Information:
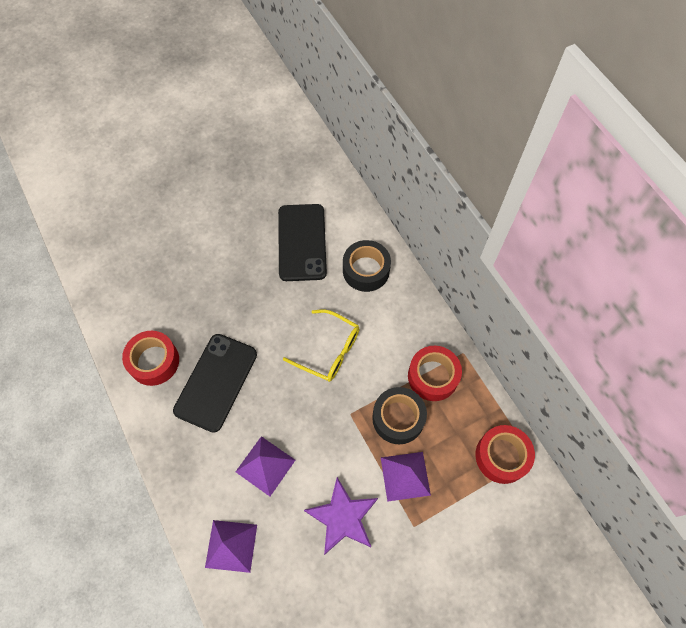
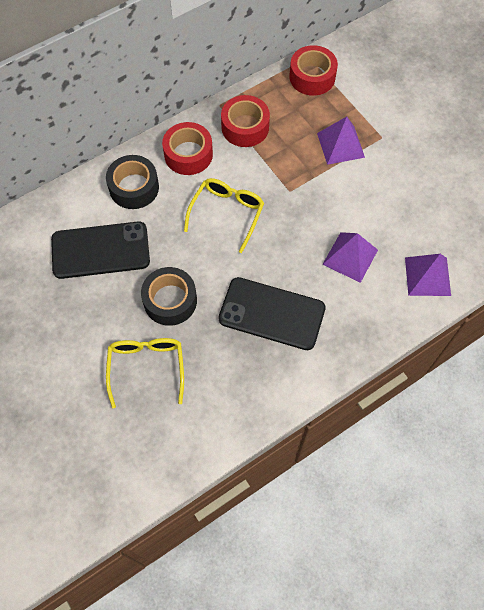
camera: 95 degrees left, 0 degrees up
(154, 361) = (255, 381): red tape -> red tape (188, 154)
(184, 275) = (146, 367): none -> yellow glasses
(343, 517) = (385, 190): purple star -> none
(398, 418) = (289, 152): black tape -> black tape (170, 300)

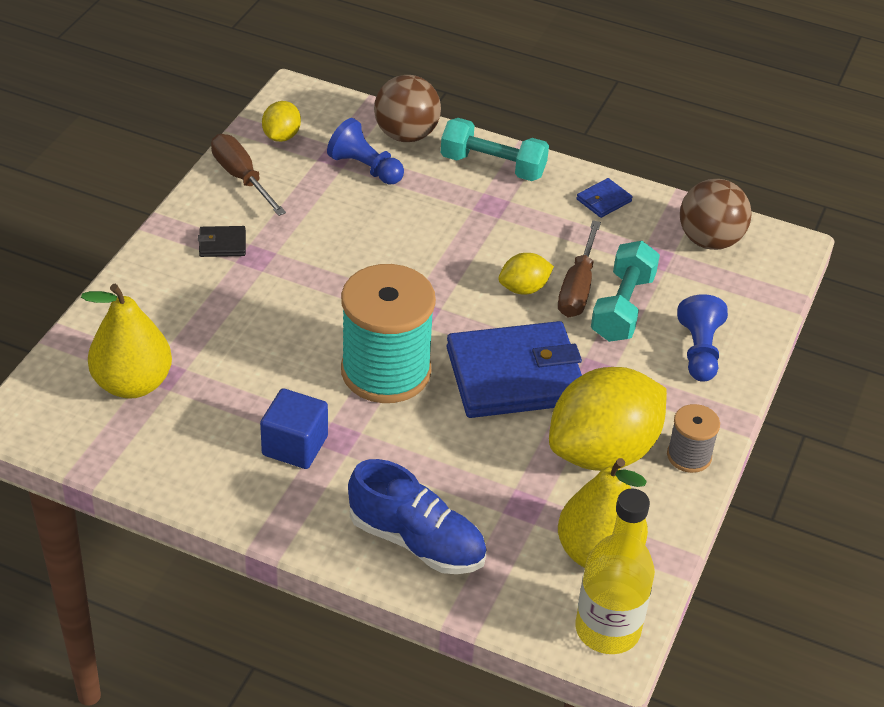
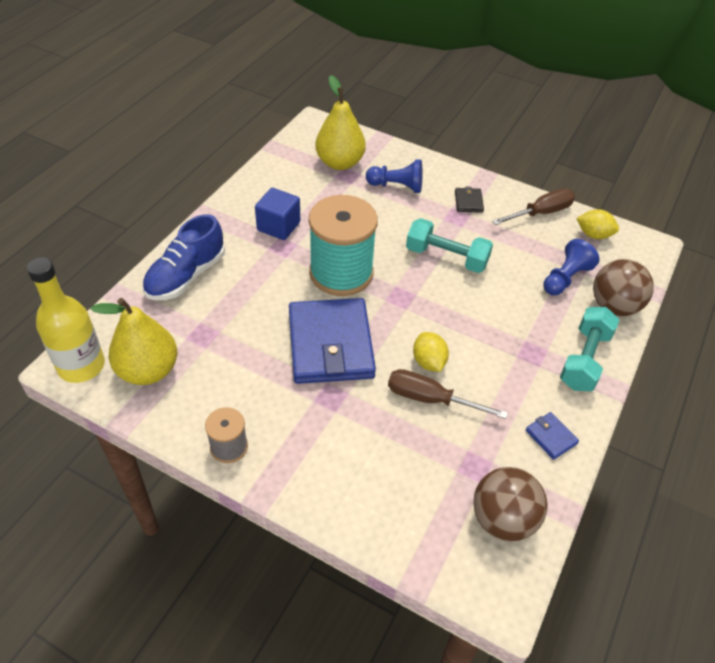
camera: 95 degrees right, 5 degrees up
(602, 452) = (244, 388): yellow lemon -> none
(622, 307) = (406, 428): turquoise dumbbell -> turquoise dumbbell (446, 257)
(699, 351) = (349, 479): blue pawn -> blue pawn (396, 186)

Problem statement:
In the copy, include every entry above exactly and leave out each picture.

Result of this exercise:
camera: 95 degrees left, 0 degrees up
(154, 361) = (255, 381): red tape -> red tape (188, 154)
(184, 275) = (146, 367): none -> yellow glasses
(343, 517) = (385, 190): purple star -> none
(398, 418) = (289, 152): black tape -> black tape (170, 300)

camera: 95 degrees right, 5 degrees up
(602, 452) = (244, 388): yellow lemon -> none
(622, 307) = (406, 428): turquoise dumbbell -> turquoise dumbbell (446, 257)
(699, 351) = (349, 479): blue pawn -> blue pawn (396, 186)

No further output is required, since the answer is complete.